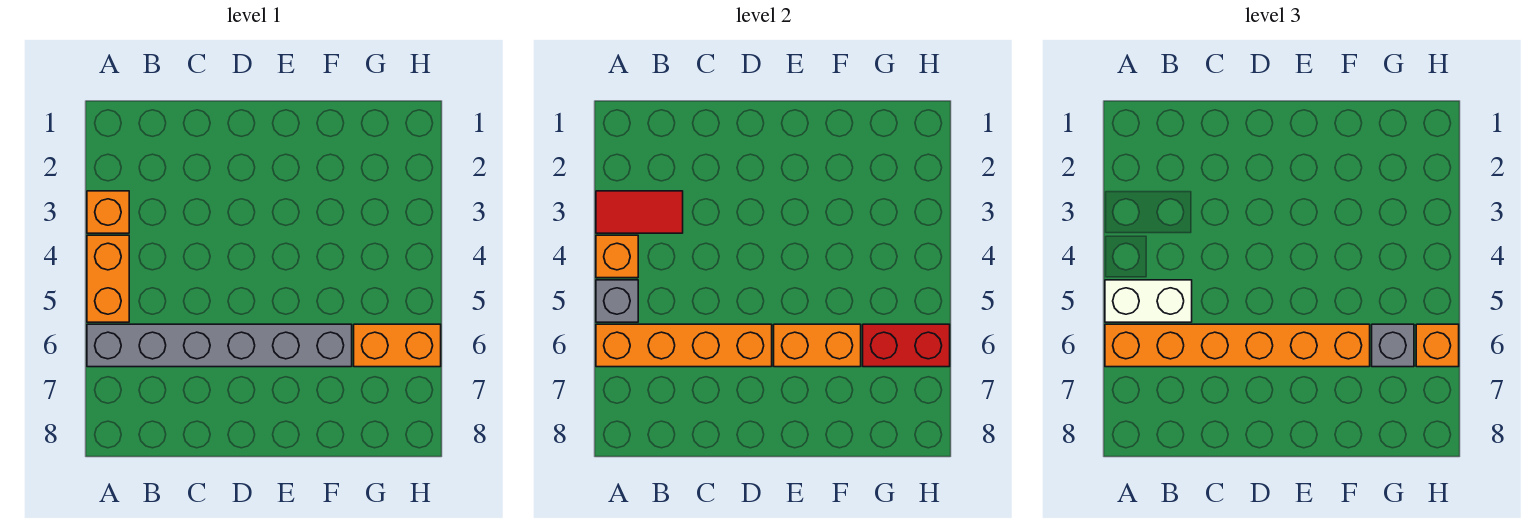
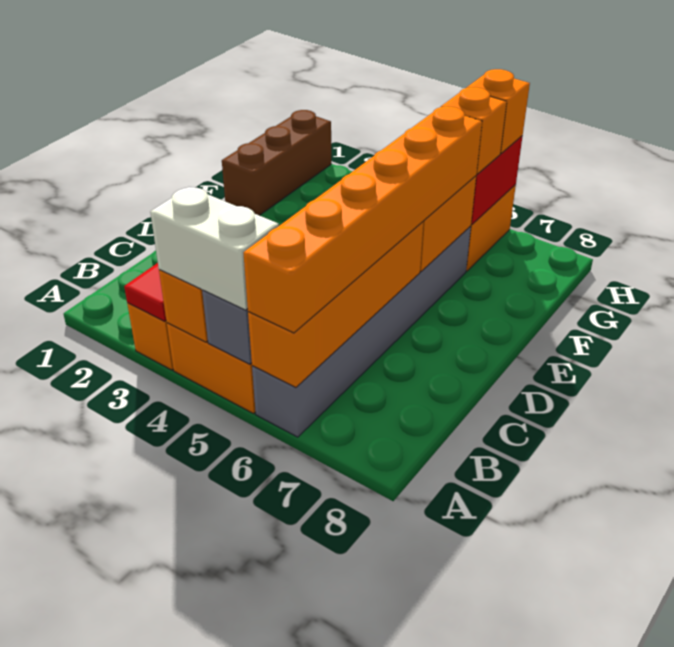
white brick A5:B5 level 3 -> white brick A4:A5 level 3
none -> brown brick F1:H1 level 1
grey brick G6 level 3 -> orange brick G6 level 3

Aim of the exercise >> The full listing must come back exactly as written, with its pictures left out.

Task answer >>
white brick A5:B5 level 3 -> white brick A4:A5 level 3
none -> brown brick F1:H1 level 1
grey brick G6 level 3 -> orange brick G6 level 3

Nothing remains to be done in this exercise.